> **DIRECTIONS FOR THIS TASK**: In the listing below, locate the line containing "H3: lamp (LOAD, VCC) -> lamp (COM, LOAD)" and the line containing "CN201 pin 1: 5V -> GND". Output both of them and every line between, exactly as written, and nothing more.

◇ ◇ ◇ ◇ ◇ ◇ ◇

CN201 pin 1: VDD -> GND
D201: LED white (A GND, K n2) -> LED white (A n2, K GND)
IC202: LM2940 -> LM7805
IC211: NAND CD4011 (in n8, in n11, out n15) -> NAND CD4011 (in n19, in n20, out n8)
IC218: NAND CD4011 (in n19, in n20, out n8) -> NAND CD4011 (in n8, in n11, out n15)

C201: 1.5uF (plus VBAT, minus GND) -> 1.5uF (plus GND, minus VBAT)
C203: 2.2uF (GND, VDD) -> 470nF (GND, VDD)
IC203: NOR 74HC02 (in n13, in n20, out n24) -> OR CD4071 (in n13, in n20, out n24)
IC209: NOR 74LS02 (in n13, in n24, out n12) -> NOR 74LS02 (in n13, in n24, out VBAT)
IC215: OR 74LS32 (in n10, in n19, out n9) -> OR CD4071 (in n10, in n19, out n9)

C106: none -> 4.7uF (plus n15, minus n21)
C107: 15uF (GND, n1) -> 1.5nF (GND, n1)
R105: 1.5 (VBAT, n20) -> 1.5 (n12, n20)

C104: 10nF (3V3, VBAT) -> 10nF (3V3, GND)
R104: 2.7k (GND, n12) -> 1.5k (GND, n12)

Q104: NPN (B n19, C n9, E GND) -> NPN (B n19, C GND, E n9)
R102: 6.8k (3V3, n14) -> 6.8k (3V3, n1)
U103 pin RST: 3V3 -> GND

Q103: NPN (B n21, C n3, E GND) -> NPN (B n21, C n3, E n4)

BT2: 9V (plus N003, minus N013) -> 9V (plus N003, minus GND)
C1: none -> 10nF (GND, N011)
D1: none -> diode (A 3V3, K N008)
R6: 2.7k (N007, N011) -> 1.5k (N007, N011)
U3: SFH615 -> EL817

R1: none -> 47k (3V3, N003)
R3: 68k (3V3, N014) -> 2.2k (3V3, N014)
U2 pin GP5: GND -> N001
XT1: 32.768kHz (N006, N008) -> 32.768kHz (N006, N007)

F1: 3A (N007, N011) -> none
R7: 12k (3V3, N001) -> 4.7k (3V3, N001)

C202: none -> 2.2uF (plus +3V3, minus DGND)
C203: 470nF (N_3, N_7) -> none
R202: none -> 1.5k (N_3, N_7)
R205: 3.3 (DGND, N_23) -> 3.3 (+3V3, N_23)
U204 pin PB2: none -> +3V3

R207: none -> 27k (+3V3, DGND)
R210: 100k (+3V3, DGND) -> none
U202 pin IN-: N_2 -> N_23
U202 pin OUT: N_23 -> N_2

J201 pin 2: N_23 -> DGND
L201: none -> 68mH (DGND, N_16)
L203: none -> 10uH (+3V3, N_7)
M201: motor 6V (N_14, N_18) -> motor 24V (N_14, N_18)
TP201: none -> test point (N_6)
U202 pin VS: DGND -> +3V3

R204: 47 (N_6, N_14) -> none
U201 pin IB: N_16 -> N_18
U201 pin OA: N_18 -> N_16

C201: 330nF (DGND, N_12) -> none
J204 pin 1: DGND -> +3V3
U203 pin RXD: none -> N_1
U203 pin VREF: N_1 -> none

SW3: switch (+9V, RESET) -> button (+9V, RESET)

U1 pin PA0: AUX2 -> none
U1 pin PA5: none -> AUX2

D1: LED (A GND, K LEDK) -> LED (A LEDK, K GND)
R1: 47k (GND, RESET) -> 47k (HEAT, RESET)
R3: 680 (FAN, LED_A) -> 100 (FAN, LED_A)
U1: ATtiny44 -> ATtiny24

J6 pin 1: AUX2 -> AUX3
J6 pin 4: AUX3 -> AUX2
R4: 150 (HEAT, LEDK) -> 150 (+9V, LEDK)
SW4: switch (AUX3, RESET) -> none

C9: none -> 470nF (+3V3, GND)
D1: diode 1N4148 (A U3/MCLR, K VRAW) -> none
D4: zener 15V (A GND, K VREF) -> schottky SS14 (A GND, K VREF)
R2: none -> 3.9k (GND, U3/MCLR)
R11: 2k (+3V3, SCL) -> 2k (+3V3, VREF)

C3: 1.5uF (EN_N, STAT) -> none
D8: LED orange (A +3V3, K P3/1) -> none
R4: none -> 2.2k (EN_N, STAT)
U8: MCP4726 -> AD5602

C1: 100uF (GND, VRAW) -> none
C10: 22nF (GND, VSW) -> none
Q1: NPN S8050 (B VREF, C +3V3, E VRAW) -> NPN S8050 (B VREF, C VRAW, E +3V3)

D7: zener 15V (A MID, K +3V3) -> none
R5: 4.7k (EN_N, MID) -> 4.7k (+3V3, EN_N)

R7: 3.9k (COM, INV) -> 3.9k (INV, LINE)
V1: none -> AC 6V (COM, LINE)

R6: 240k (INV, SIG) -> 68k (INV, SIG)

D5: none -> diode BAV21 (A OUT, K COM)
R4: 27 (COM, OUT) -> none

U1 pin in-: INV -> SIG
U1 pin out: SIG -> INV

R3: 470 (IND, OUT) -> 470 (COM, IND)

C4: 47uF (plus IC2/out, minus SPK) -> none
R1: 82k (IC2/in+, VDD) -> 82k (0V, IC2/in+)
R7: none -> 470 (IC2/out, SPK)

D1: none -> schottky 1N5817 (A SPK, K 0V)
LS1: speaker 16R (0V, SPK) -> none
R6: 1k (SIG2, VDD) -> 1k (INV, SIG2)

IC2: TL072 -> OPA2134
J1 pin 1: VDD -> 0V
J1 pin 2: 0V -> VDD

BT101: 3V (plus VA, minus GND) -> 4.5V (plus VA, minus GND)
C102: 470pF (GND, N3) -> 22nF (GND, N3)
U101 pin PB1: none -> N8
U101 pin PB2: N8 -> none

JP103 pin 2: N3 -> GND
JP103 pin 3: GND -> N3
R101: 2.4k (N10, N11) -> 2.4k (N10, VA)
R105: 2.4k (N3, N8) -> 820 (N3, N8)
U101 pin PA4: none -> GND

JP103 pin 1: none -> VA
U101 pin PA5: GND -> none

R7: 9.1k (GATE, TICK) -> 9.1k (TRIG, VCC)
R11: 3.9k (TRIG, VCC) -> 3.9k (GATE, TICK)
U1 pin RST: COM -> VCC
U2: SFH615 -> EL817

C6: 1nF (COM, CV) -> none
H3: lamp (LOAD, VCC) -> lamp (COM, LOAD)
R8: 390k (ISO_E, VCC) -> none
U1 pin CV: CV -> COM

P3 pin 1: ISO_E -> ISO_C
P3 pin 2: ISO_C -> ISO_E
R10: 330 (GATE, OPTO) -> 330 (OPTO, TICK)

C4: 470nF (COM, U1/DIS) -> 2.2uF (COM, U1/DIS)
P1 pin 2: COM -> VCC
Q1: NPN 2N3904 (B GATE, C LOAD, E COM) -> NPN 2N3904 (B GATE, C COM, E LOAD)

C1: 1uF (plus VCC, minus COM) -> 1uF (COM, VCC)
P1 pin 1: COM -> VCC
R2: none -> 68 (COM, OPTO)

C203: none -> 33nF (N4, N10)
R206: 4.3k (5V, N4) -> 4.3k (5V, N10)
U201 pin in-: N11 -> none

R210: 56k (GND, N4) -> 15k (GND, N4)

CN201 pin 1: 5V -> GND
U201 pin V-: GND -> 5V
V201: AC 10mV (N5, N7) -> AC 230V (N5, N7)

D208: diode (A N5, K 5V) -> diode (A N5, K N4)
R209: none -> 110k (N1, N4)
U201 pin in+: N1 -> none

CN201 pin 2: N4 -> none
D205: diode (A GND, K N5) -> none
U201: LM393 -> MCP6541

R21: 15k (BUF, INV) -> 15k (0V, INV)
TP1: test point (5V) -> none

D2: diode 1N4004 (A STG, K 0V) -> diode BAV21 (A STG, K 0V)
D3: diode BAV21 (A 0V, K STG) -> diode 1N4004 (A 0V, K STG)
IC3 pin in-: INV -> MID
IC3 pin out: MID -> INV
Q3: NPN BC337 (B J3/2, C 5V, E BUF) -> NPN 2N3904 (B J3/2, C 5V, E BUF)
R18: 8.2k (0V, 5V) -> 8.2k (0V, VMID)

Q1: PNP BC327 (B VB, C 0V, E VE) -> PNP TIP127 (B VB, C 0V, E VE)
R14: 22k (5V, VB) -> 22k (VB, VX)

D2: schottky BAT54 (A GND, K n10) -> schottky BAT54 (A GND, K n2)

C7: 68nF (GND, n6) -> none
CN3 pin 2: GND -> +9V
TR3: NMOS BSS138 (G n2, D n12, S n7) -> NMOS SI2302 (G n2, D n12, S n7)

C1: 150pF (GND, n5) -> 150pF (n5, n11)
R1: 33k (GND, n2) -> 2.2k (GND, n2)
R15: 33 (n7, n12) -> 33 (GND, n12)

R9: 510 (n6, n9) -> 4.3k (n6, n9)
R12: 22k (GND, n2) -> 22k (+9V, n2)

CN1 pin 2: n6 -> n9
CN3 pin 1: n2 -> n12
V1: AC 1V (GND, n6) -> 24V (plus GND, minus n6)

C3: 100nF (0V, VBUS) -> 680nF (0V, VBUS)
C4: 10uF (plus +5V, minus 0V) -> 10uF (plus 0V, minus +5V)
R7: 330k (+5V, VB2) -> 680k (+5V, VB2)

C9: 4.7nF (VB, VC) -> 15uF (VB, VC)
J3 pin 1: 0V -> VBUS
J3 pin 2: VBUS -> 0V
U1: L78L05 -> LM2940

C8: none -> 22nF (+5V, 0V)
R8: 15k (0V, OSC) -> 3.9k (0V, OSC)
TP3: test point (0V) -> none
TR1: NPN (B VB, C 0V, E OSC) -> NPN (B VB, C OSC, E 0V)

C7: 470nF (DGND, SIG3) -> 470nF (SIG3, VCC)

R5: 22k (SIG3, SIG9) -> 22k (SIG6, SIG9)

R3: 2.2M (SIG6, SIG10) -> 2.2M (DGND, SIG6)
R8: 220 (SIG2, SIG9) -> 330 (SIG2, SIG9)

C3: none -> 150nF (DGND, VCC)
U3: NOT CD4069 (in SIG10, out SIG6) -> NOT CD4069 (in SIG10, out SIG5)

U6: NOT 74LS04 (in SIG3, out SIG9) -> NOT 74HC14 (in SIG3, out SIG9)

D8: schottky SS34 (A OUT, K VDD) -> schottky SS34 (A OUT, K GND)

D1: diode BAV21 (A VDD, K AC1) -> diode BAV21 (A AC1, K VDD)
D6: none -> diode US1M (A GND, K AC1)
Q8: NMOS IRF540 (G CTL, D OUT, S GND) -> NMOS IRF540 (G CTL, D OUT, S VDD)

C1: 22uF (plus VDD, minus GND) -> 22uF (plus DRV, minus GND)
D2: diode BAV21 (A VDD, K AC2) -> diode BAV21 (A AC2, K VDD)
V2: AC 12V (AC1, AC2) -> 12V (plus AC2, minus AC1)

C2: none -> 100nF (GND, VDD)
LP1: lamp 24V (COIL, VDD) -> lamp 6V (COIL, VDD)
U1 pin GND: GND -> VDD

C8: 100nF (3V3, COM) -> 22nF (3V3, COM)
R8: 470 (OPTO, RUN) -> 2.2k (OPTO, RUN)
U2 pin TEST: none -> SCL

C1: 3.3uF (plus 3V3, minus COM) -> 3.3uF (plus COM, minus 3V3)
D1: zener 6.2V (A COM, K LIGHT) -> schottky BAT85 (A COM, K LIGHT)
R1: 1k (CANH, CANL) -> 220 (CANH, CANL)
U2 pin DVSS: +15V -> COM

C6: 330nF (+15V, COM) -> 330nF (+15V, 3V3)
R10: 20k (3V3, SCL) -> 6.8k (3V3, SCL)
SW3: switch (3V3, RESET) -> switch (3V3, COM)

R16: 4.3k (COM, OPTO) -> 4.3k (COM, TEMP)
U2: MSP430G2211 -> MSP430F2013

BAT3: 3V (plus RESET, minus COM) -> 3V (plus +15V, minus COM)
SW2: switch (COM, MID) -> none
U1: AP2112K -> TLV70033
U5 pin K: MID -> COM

◇ ◇ ◇ ◇ ◇ ◇ ◇

> **TASK OUTPUT**:
H3: lamp (LOAD, VCC) -> lamp (COM, LOAD)
R8: 390k (ISO_E, VCC) -> none
U1 pin CV: CV -> COM

P3 pin 1: ISO_E -> ISO_C
P3 pin 2: ISO_C -> ISO_E
R10: 330 (GATE, OPTO) -> 330 (OPTO, TICK)

C4: 470nF (COM, U1/DIS) -> 2.2uF (COM, U1/DIS)
P1 pin 2: COM -> VCC
Q1: NPN 2N3904 (B GATE, C LOAD, E COM) -> NPN 2N3904 (B GATE, C COM, E LOAD)

C1: 1uF (plus VCC, minus COM) -> 1uF (COM, VCC)
P1 pin 1: COM -> VCC
R2: none -> 68 (COM, OPTO)

C203: none -> 33nF (N4, N10)
R206: 4.3k (5V, N4) -> 4.3k (5V, N10)
U201 pin in-: N11 -> none

R210: 56k (GND, N4) -> 15k (GND, N4)

CN201 pin 1: 5V -> GND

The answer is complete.